[What you will do]: Produce a verbatim copy of the records, and keep the images out of it.

[Records provided]:
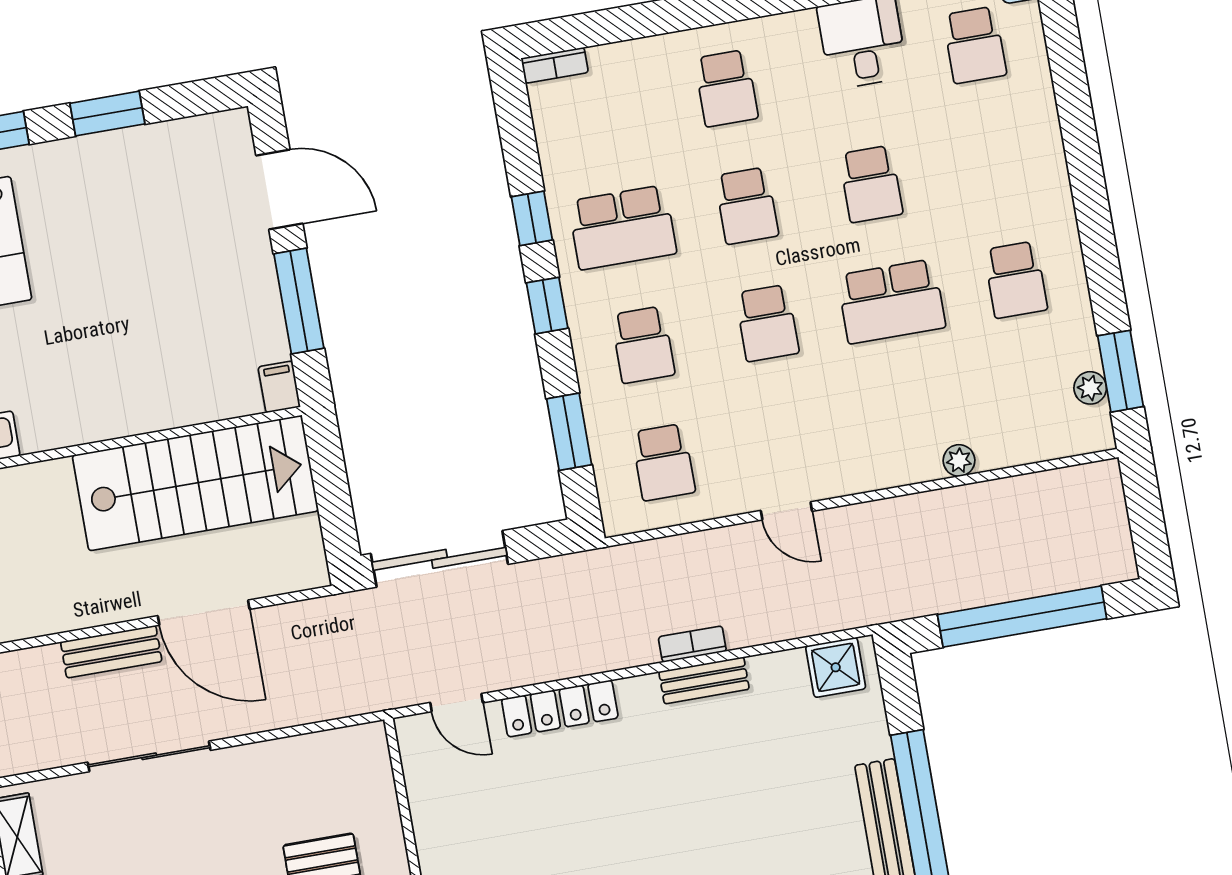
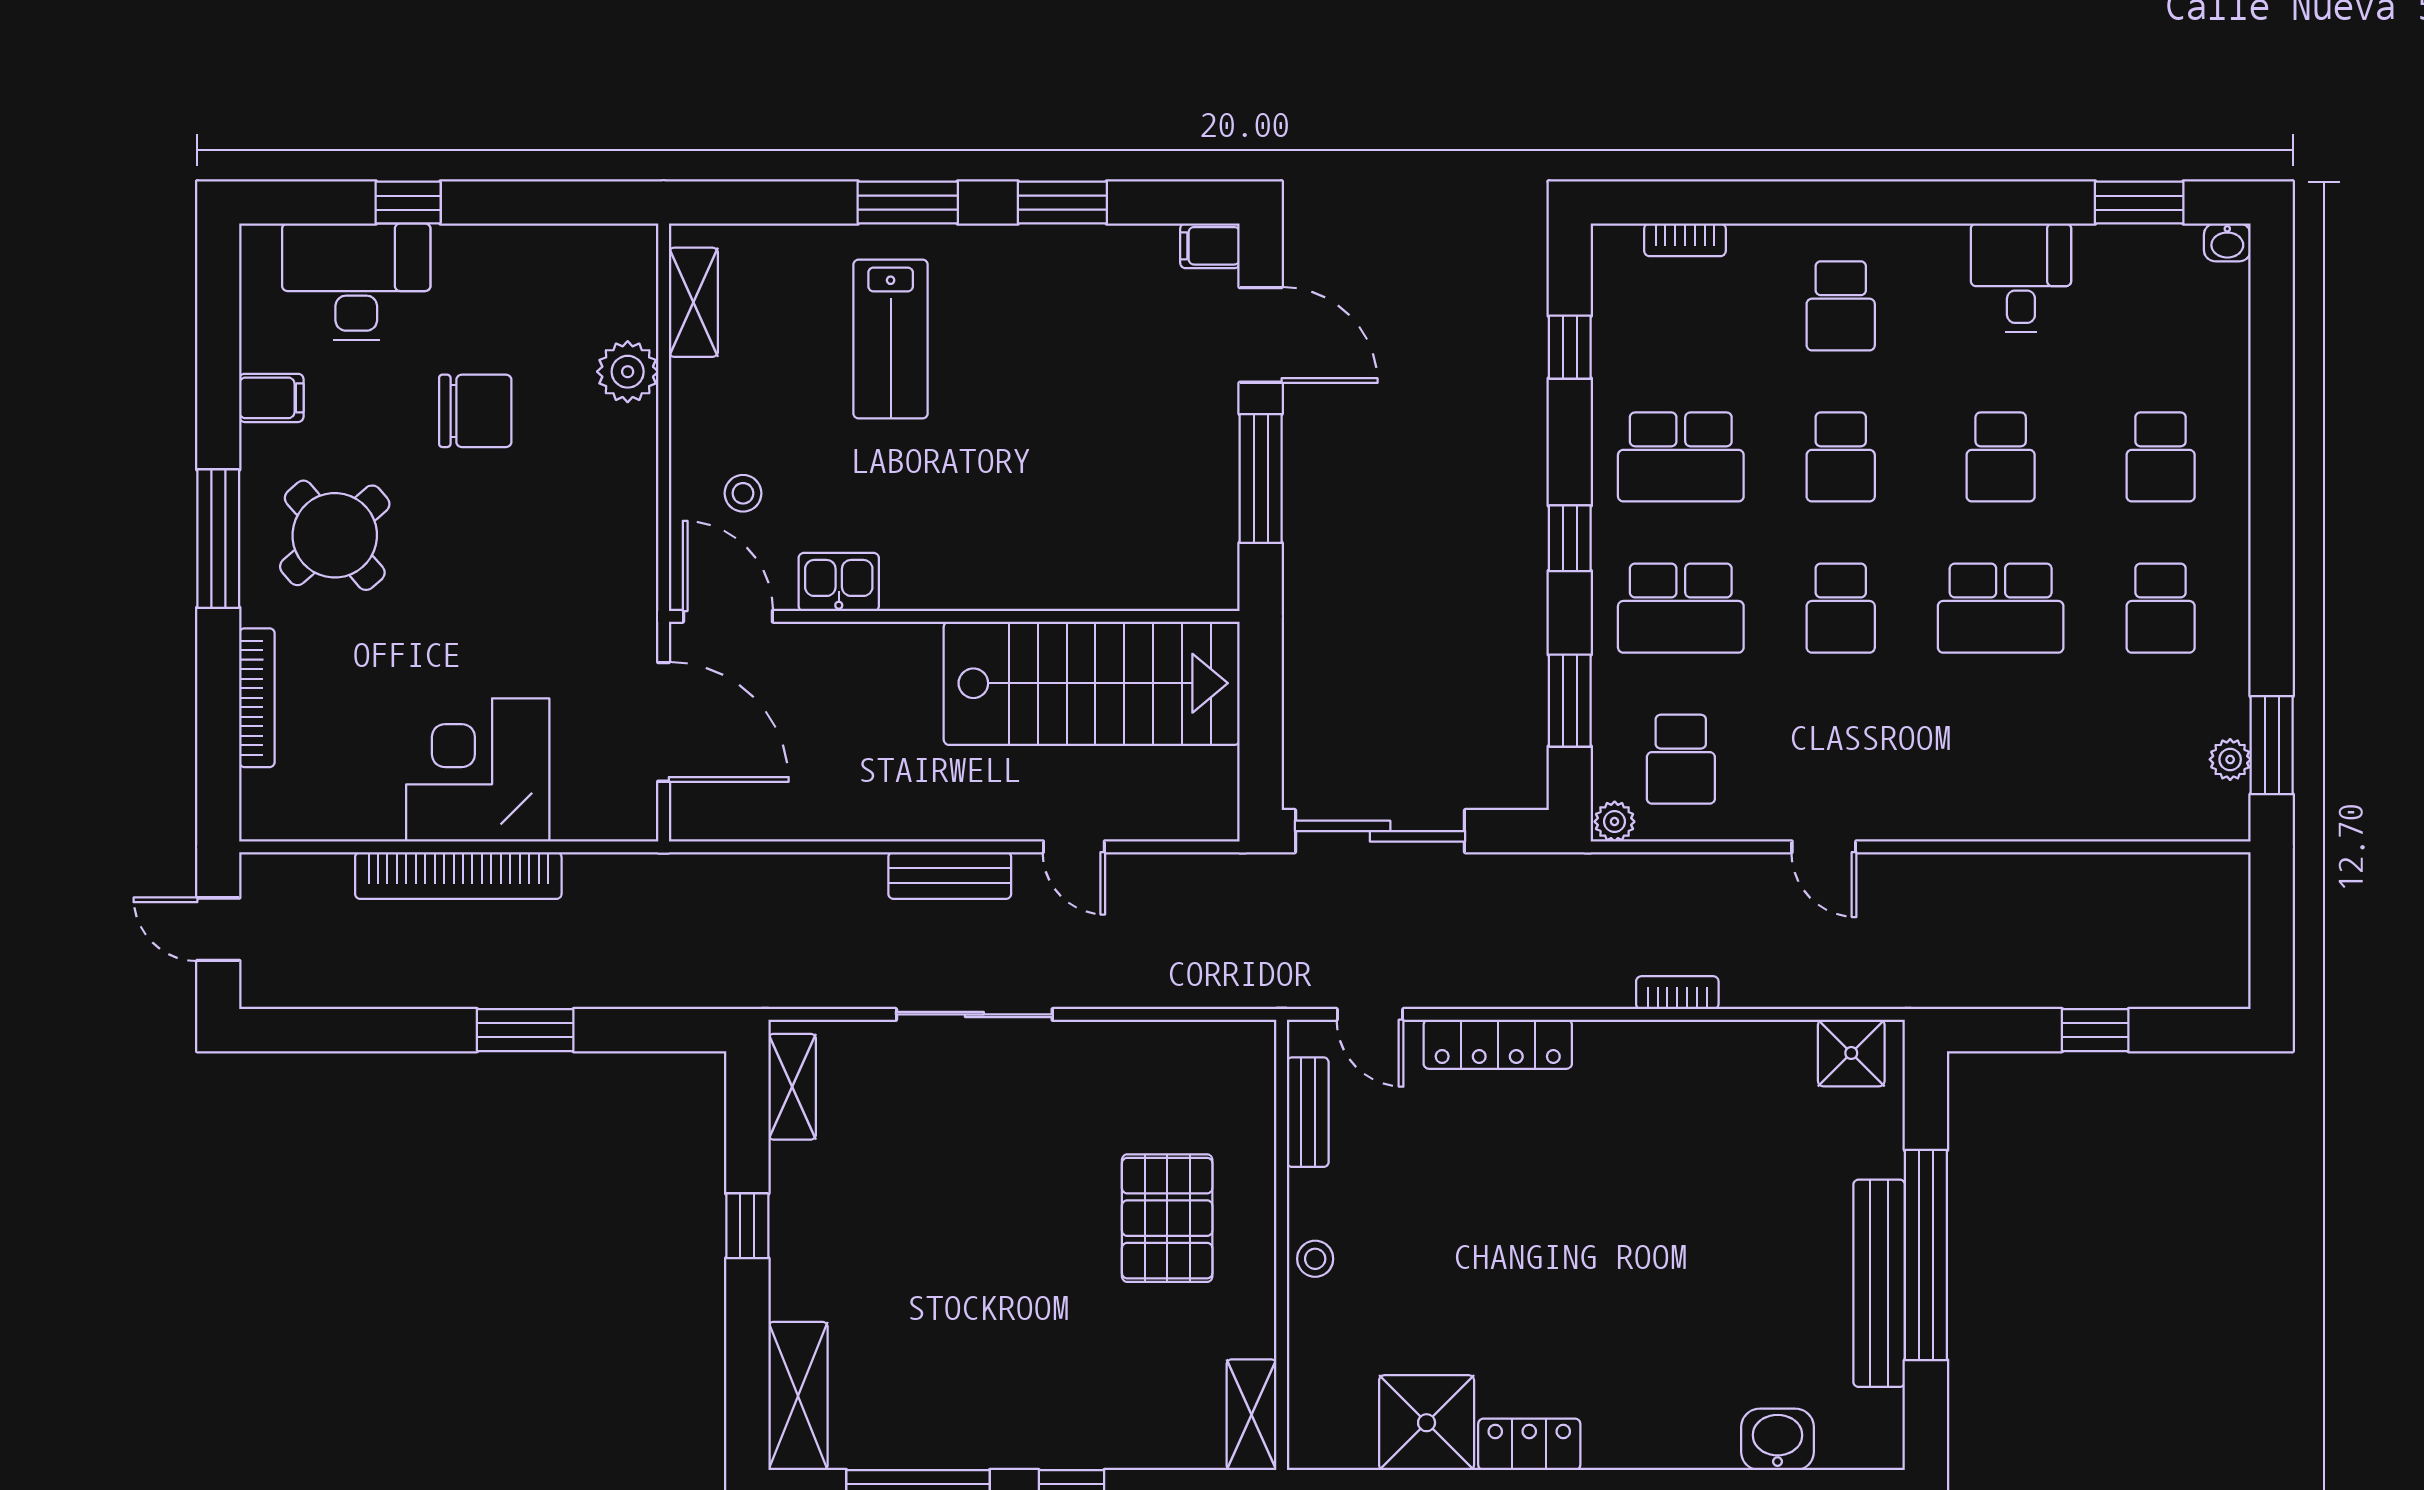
school desk: (975, 45) -> (2161, 457), moved
bookcase: (555, 65) -> (1685, 240), moved
window: (532, 218) -> (1570, 347), moved
school desk: (643, 345) -> (1681, 608), width x1.85
filing cabinet: (279, 387) -> (1210, 246), moved, turned -90
plant: (959, 460) -> (1615, 822), moved
door: (204, 613) -> (1074, 847), width x0.53
window: (1022, 617) -> (2095, 1030), width x0.32
bench: (704, 680) -> (1308, 1112), moved, turned 90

[Output of the task]:
school desk: (975, 45) -> (2161, 457), moved
bookcase: (555, 65) -> (1685, 240), moved
window: (532, 218) -> (1570, 347), moved
school desk: (643, 345) -> (1681, 608), width x1.85
filing cabinet: (279, 387) -> (1210, 246), moved, turned -90
plant: (959, 460) -> (1615, 822), moved
door: (204, 613) -> (1074, 847), width x0.53
window: (1022, 617) -> (2095, 1030), width x0.32
bench: (704, 680) -> (1308, 1112), moved, turned 90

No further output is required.